→ **Assignment**: Pick each line containing the word "mouse" out of the data below.

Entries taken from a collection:
⟨
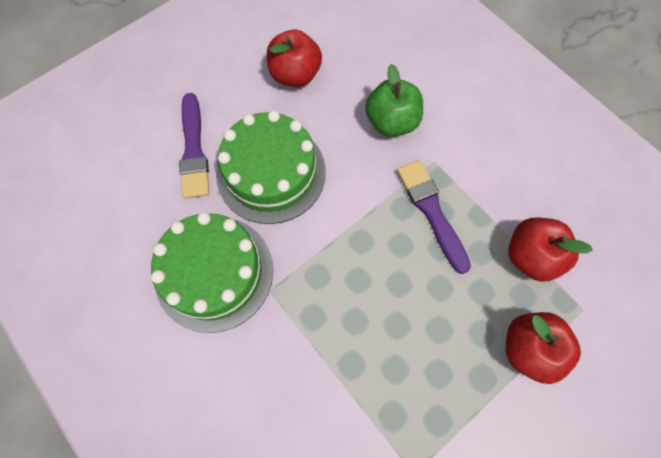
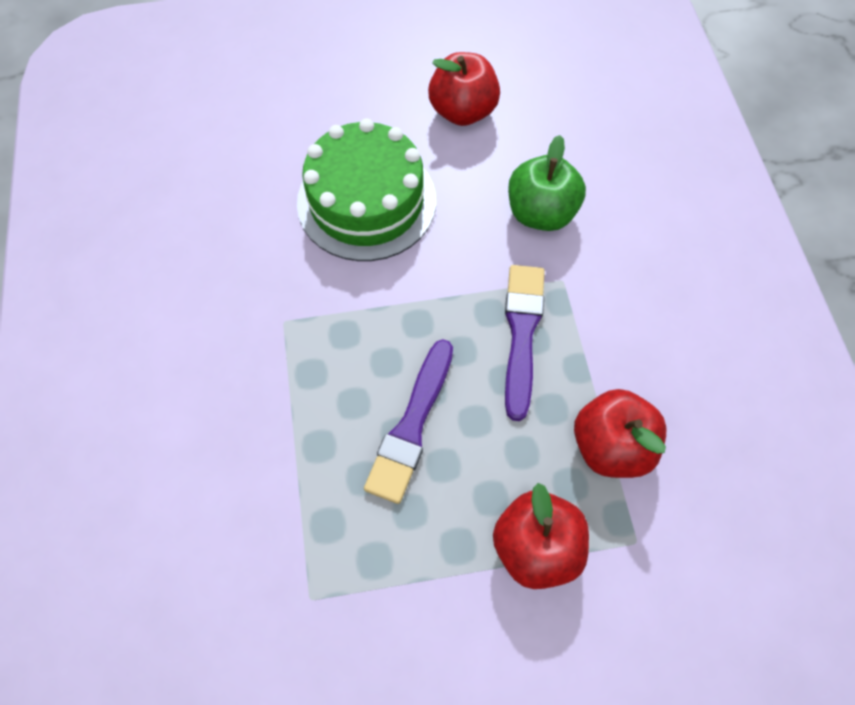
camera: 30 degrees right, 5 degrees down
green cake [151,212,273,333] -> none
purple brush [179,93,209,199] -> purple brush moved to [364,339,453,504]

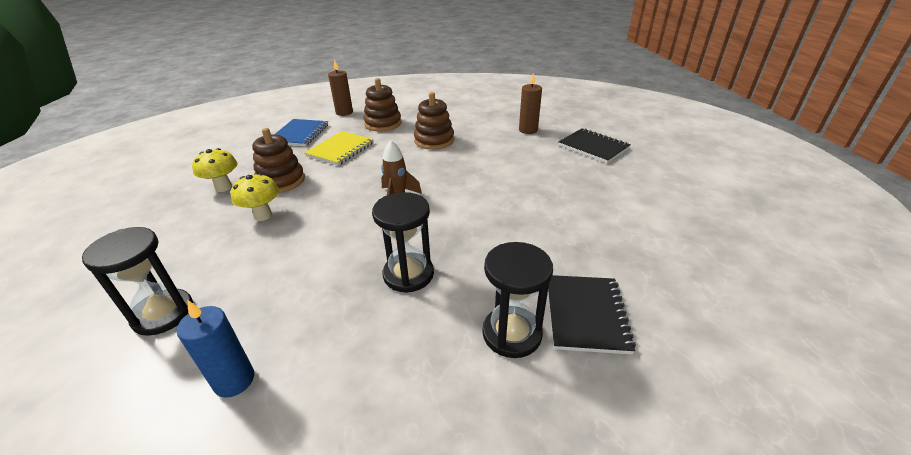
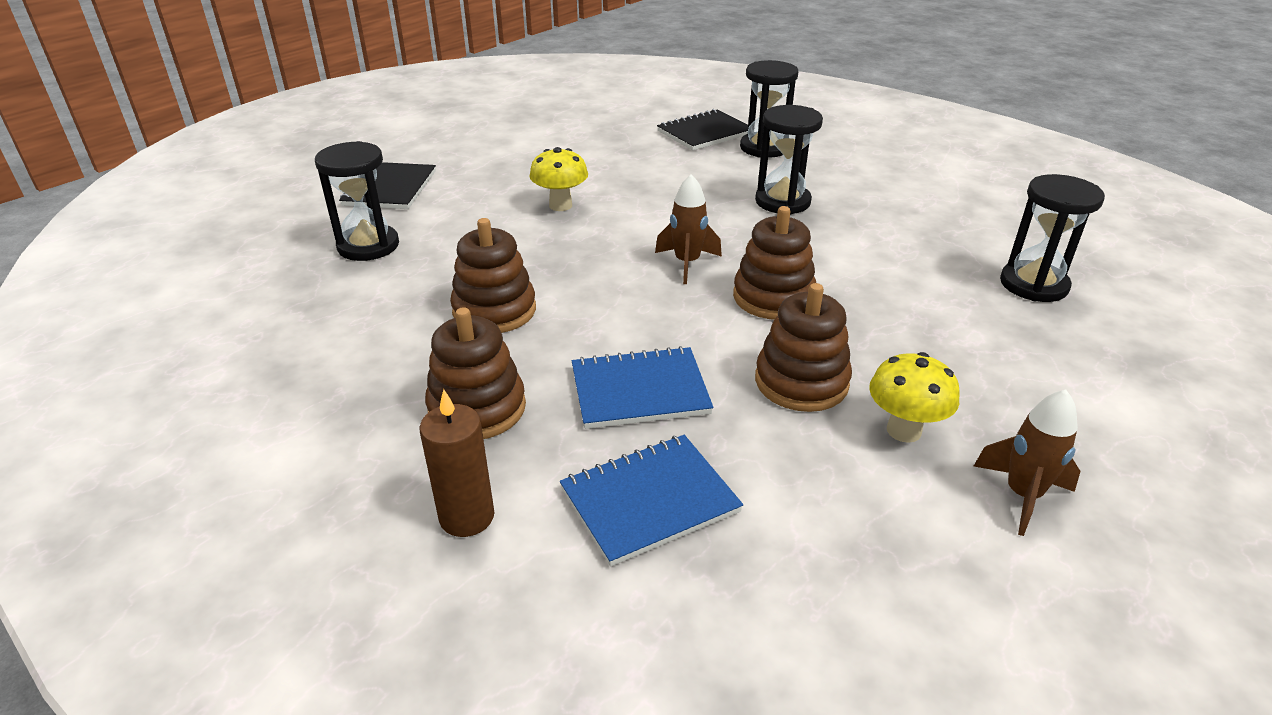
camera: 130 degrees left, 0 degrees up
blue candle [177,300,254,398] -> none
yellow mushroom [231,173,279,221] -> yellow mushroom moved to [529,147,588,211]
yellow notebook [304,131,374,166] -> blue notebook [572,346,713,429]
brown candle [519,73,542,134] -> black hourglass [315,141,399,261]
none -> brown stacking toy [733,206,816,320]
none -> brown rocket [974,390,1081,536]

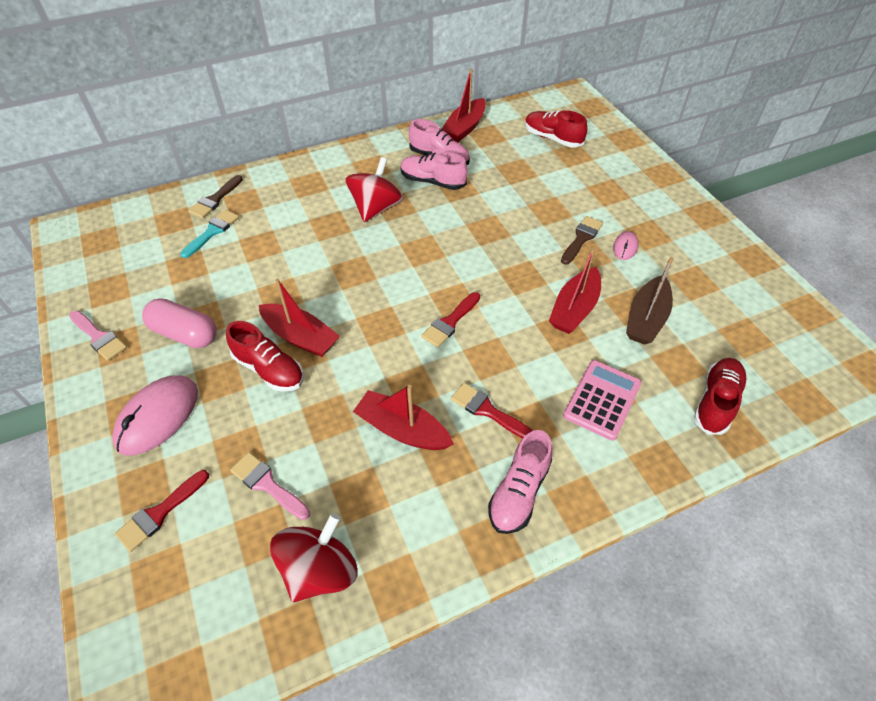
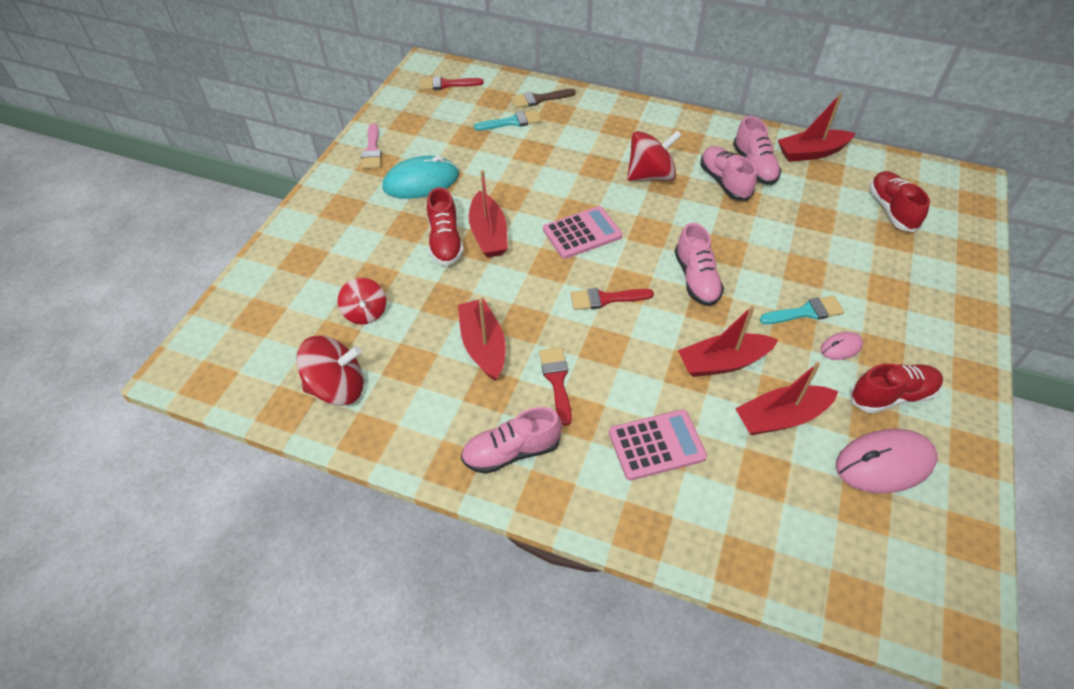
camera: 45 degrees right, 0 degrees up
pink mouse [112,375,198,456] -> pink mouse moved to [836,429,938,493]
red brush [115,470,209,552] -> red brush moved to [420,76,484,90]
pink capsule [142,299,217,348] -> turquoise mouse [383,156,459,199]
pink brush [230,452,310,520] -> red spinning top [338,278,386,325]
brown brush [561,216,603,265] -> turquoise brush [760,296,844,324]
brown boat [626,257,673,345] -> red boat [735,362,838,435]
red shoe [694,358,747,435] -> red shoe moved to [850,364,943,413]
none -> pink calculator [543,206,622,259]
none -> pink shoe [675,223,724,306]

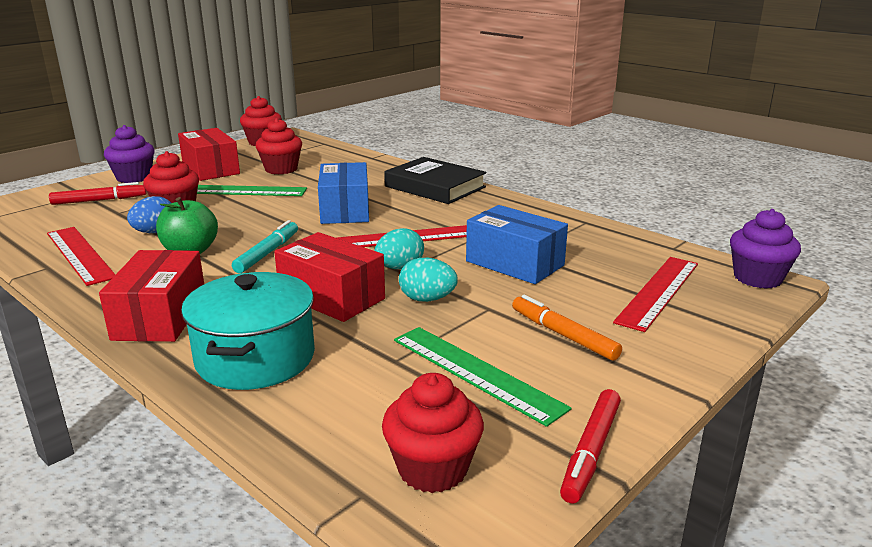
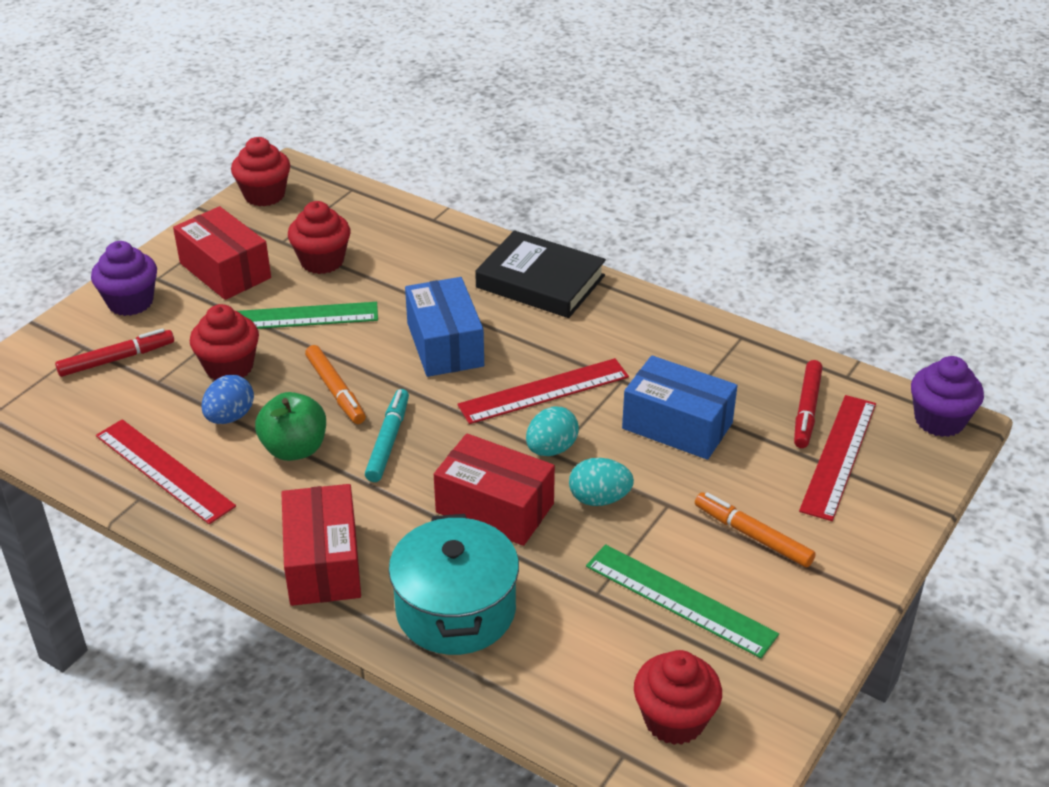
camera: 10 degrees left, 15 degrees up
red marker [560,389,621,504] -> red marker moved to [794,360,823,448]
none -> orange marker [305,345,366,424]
⟩
→ **Exercise solution**:
pink mouse [112,375,198,456] -> pink mouse moved to [836,429,938,493]
pink capsule [142,299,217,348] -> turquoise mouse [383,156,459,199]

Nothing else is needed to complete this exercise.